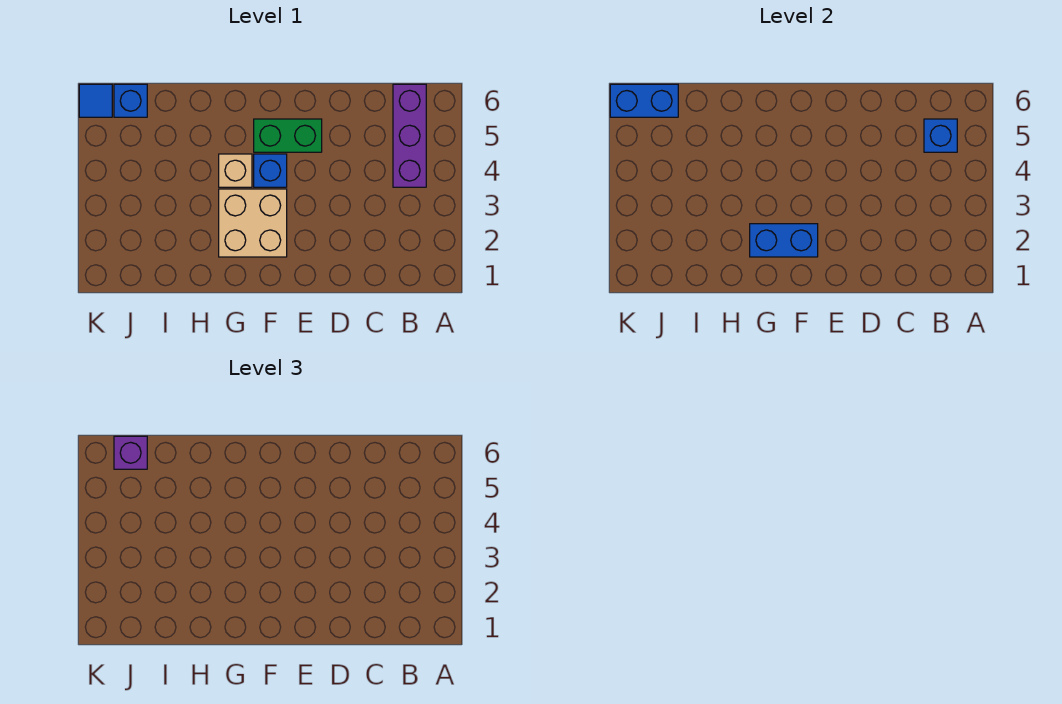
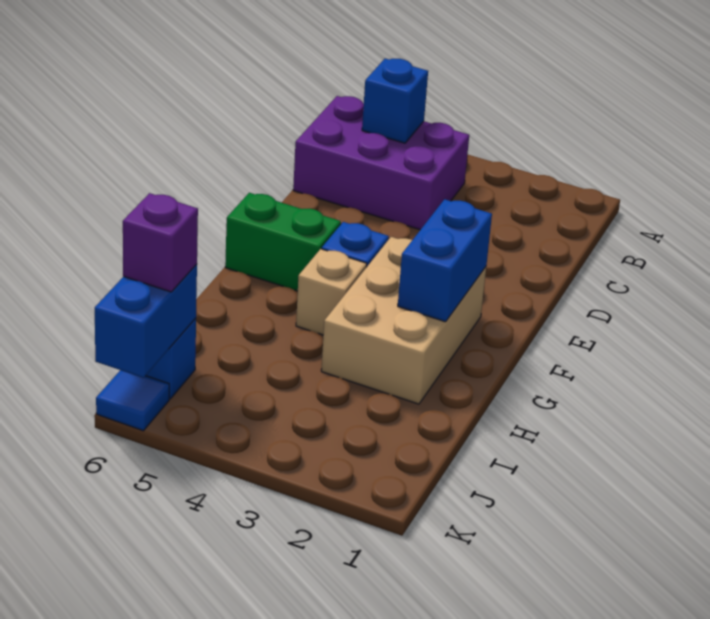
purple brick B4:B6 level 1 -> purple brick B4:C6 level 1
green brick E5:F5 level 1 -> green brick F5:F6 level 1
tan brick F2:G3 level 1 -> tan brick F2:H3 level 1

━━━━━━

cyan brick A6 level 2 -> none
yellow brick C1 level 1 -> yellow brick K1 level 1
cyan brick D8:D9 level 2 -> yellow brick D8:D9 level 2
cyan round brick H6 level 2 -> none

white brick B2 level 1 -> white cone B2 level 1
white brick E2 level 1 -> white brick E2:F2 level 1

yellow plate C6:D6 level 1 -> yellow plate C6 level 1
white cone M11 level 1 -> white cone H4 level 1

━━━━━━

What is needed is an exact copy of the lines above, from the one containing "white brick B2" through the one containing "white cone M11", with nothing added.

white brick B2 level 1 -> white cone B2 level 1
white brick E2 level 1 -> white brick E2:F2 level 1

yellow plate C6:D6 level 1 -> yellow plate C6 level 1
white cone M11 level 1 -> white cone H4 level 1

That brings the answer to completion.